[Element and text location data]

========

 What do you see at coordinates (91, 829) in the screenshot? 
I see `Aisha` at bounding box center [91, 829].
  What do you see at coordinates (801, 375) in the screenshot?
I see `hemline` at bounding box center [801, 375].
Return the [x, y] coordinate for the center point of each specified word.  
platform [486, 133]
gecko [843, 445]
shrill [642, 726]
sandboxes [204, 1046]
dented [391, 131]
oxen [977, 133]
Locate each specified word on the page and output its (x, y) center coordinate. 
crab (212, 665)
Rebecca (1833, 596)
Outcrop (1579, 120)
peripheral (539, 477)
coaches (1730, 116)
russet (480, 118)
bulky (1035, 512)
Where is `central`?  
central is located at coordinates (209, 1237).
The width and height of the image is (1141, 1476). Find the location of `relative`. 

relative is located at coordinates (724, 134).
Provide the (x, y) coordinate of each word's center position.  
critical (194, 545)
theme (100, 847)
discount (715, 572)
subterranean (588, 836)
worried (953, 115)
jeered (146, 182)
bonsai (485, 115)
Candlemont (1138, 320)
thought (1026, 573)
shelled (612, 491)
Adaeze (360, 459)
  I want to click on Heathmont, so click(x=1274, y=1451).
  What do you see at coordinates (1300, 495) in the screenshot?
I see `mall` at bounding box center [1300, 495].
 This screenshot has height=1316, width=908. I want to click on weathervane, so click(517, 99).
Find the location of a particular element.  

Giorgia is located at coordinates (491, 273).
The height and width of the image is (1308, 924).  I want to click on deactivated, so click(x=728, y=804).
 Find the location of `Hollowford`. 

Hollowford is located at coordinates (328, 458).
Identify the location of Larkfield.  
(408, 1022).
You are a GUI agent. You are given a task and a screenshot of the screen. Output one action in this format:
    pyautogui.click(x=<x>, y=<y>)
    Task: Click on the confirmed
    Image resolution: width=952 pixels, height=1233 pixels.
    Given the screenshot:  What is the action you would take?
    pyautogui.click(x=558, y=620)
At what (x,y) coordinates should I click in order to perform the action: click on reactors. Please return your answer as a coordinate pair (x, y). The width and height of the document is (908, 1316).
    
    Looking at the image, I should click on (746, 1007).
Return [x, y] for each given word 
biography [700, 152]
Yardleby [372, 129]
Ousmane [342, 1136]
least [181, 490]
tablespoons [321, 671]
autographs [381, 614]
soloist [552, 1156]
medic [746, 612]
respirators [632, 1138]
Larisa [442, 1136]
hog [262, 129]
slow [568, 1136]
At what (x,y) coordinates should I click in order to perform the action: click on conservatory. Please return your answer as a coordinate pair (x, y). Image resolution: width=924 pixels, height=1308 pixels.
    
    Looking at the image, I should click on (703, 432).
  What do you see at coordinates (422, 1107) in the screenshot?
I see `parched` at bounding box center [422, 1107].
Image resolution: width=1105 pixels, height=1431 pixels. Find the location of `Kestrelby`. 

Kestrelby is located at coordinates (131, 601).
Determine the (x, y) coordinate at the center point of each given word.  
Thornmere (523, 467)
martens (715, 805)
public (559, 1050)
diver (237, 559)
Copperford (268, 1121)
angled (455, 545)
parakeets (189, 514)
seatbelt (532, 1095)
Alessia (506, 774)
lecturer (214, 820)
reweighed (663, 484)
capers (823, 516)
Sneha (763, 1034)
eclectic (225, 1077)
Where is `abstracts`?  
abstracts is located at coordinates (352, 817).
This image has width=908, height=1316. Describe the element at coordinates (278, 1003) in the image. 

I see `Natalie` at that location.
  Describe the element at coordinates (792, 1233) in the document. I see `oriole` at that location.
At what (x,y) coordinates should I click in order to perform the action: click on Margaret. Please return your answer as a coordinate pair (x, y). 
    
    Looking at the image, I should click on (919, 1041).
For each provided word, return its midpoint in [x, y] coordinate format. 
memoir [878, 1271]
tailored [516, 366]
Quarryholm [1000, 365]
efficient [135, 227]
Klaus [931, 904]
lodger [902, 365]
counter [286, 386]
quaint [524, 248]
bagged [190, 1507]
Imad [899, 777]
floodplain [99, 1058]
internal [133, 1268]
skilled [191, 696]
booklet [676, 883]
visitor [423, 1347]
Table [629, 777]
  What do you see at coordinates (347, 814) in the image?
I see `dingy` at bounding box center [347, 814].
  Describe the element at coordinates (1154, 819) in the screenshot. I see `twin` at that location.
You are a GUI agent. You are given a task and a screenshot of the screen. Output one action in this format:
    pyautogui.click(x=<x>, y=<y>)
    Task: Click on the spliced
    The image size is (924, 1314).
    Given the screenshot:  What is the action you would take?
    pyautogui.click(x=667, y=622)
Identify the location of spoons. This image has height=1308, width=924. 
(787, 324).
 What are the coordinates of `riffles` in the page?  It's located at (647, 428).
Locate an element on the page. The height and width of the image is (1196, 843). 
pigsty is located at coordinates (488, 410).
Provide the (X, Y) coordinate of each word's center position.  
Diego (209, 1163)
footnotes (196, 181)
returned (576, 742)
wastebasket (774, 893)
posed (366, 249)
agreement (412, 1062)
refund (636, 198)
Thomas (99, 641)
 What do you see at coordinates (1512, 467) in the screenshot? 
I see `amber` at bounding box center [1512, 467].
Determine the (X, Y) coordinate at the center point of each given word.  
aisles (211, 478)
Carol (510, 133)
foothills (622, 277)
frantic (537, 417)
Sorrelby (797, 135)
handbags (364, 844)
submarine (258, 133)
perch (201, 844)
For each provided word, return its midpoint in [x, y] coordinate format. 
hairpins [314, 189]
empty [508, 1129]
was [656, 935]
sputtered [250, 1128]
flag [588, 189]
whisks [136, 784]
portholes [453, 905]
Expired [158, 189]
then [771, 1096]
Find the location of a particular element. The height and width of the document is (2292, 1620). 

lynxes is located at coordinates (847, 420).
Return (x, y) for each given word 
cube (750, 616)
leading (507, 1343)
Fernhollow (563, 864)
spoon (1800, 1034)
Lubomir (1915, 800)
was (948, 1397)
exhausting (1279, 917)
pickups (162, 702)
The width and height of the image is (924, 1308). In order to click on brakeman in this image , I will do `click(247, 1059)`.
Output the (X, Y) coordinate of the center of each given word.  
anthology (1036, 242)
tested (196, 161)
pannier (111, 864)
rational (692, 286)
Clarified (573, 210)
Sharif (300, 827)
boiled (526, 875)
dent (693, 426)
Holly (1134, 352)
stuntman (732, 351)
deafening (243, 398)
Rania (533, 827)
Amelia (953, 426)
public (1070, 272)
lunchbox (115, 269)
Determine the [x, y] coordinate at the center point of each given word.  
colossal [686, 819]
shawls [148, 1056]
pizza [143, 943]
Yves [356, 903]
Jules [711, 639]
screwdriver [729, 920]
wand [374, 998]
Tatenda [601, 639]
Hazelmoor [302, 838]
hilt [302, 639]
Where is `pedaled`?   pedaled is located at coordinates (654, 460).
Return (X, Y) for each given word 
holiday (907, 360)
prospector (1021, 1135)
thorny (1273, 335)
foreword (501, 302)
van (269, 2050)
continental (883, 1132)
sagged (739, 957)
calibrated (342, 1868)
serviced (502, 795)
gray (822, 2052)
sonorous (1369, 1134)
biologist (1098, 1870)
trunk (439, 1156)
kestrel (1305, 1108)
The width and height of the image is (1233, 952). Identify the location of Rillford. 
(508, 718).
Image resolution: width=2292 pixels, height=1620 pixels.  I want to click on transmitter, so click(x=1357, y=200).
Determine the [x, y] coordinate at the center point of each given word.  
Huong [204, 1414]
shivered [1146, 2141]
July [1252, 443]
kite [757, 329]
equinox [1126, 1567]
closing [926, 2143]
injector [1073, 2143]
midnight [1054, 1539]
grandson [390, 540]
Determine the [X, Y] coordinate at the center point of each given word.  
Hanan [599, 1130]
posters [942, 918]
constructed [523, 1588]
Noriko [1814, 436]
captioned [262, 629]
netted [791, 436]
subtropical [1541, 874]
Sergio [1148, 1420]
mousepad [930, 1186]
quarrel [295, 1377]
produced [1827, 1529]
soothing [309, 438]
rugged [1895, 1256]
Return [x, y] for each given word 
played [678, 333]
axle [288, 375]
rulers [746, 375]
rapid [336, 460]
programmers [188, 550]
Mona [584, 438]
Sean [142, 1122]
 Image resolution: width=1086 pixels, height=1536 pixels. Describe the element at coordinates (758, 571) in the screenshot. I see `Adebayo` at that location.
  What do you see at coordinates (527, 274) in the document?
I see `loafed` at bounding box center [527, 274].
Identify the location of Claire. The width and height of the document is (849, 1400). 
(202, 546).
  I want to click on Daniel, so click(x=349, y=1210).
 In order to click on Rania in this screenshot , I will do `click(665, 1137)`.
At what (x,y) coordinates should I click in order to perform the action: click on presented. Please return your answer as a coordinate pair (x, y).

========

**Task details**
Copy, without any changes, the part of the data that opens with the line containing "Locate each specified" and closes with the line containing "I want to click on Heathmont, so", including both of those lines.

**Task answer**
Locate each specified word on the page and output its (x, y) center coordinate. 
crab (212, 665)
Rebecca (1833, 596)
Outcrop (1579, 120)
peripheral (539, 477)
coaches (1730, 116)
russet (480, 118)
bulky (1035, 512)
Where is `central`?  
central is located at coordinates (209, 1237).
The width and height of the image is (1141, 1476). Find the location of `relative`. 

relative is located at coordinates (724, 134).
Provide the (x, y) coordinate of each word's center position.  
critical (194, 545)
theme (100, 847)
discount (715, 572)
subterranean (588, 836)
worried (953, 115)
jeered (146, 182)
bonsai (485, 115)
Candlemont (1138, 320)
thought (1026, 573)
shelled (612, 491)
Adaeze (360, 459)
  I want to click on Heathmont, so click(x=1274, y=1451).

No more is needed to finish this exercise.